Exercise directions:
Please give back, word for word, each line from the start of the entries through the one in which "pink pyramid: 4 -> 6" is found.

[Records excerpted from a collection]

----------------------------------------

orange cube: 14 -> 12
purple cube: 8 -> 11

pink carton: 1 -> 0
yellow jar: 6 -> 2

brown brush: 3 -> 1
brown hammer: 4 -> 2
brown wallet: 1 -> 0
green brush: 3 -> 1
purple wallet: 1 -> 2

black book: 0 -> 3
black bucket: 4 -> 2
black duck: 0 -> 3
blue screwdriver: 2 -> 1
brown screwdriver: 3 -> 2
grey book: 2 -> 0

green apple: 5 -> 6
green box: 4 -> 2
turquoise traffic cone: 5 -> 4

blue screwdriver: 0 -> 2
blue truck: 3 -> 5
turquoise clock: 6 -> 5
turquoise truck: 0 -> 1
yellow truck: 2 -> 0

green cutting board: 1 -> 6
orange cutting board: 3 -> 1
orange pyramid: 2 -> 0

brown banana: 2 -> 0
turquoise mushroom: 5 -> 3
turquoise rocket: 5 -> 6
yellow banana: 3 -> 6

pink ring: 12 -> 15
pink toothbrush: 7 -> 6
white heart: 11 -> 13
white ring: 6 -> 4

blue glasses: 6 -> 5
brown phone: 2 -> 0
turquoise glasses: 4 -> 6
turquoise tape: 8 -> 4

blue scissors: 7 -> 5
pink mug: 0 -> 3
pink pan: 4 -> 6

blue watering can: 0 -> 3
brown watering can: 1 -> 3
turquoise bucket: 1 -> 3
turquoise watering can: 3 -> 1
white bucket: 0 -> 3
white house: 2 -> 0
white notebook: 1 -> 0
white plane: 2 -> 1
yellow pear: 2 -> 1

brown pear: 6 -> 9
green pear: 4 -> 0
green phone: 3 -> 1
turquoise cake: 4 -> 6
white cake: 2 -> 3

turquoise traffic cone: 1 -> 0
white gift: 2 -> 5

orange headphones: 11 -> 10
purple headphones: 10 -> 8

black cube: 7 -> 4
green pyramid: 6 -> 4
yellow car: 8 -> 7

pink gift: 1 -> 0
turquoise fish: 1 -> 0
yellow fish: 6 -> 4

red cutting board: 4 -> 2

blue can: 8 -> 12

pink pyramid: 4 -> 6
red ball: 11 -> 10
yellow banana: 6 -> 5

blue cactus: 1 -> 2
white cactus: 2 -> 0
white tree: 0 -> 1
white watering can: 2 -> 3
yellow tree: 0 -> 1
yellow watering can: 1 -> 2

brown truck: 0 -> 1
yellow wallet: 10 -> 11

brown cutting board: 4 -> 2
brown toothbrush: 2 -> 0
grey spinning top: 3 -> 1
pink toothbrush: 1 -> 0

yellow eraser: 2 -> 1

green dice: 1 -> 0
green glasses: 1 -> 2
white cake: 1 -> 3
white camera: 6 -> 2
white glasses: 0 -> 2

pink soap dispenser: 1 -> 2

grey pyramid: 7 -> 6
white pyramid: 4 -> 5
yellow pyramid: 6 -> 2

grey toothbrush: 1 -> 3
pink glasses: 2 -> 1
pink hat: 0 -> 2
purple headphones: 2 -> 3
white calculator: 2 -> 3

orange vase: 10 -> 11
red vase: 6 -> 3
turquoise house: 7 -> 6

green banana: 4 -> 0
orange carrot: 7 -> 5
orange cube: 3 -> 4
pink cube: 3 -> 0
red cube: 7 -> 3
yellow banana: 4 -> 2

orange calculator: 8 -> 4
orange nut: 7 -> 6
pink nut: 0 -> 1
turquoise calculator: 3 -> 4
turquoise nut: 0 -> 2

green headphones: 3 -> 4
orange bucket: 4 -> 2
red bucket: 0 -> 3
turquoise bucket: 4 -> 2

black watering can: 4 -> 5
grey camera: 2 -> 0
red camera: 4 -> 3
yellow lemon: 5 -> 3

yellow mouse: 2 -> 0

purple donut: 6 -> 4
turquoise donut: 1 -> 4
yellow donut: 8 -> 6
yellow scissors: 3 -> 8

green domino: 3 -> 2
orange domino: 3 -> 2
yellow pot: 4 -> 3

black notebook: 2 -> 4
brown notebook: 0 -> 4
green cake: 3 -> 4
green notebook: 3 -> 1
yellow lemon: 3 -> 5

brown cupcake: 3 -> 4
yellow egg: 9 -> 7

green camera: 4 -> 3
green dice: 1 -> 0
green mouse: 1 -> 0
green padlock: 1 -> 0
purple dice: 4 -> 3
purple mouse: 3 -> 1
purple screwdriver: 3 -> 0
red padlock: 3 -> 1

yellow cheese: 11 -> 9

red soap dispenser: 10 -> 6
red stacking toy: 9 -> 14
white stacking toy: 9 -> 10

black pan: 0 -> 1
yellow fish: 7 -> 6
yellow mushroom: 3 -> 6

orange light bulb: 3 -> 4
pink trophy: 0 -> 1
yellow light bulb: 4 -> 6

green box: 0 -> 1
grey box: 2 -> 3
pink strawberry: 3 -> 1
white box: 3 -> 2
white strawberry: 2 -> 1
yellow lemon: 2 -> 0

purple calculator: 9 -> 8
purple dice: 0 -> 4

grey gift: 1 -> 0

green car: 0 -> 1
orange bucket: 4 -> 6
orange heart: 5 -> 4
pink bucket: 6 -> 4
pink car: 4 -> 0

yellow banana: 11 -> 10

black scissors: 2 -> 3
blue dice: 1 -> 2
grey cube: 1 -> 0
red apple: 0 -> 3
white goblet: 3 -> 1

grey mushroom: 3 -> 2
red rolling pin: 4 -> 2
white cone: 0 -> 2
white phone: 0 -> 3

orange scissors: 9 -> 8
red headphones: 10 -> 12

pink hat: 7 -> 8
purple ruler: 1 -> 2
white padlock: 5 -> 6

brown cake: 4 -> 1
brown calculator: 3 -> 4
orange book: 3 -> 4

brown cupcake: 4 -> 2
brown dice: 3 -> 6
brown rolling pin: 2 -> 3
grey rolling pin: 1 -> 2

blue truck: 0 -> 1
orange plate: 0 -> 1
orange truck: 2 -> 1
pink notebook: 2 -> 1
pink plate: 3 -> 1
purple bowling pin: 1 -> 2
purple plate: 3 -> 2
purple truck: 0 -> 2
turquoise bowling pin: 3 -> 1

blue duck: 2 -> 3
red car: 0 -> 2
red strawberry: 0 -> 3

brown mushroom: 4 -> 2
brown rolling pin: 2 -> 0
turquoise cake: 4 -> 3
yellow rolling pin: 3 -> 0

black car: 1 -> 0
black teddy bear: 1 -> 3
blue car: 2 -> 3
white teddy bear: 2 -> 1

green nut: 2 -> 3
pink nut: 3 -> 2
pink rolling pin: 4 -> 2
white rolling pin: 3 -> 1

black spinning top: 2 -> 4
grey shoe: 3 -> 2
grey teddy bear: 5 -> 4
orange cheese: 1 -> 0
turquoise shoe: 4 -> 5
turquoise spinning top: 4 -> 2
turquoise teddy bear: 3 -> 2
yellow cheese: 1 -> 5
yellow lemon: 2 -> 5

----------------------------------------

Exercise result:
orange cube: 14 -> 12
purple cube: 8 -> 11

pink carton: 1 -> 0
yellow jar: 6 -> 2

brown brush: 3 -> 1
brown hammer: 4 -> 2
brown wallet: 1 -> 0
green brush: 3 -> 1
purple wallet: 1 -> 2

black book: 0 -> 3
black bucket: 4 -> 2
black duck: 0 -> 3
blue screwdriver: 2 -> 1
brown screwdriver: 3 -> 2
grey book: 2 -> 0

green apple: 5 -> 6
green box: 4 -> 2
turquoise traffic cone: 5 -> 4

blue screwdriver: 0 -> 2
blue truck: 3 -> 5
turquoise clock: 6 -> 5
turquoise truck: 0 -> 1
yellow truck: 2 -> 0

green cutting board: 1 -> 6
orange cutting board: 3 -> 1
orange pyramid: 2 -> 0

brown banana: 2 -> 0
turquoise mushroom: 5 -> 3
turquoise rocket: 5 -> 6
yellow banana: 3 -> 6

pink ring: 12 -> 15
pink toothbrush: 7 -> 6
white heart: 11 -> 13
white ring: 6 -> 4

blue glasses: 6 -> 5
brown phone: 2 -> 0
turquoise glasses: 4 -> 6
turquoise tape: 8 -> 4

blue scissors: 7 -> 5
pink mug: 0 -> 3
pink pan: 4 -> 6

blue watering can: 0 -> 3
brown watering can: 1 -> 3
turquoise bucket: 1 -> 3
turquoise watering can: 3 -> 1
white bucket: 0 -> 3
white house: 2 -> 0
white notebook: 1 -> 0
white plane: 2 -> 1
yellow pear: 2 -> 1

brown pear: 6 -> 9
green pear: 4 -> 0
green phone: 3 -> 1
turquoise cake: 4 -> 6
white cake: 2 -> 3

turquoise traffic cone: 1 -> 0
white gift: 2 -> 5

orange headphones: 11 -> 10
purple headphones: 10 -> 8

black cube: 7 -> 4
green pyramid: 6 -> 4
yellow car: 8 -> 7

pink gift: 1 -> 0
turquoise fish: 1 -> 0
yellow fish: 6 -> 4

red cutting board: 4 -> 2

blue can: 8 -> 12

pink pyramid: 4 -> 6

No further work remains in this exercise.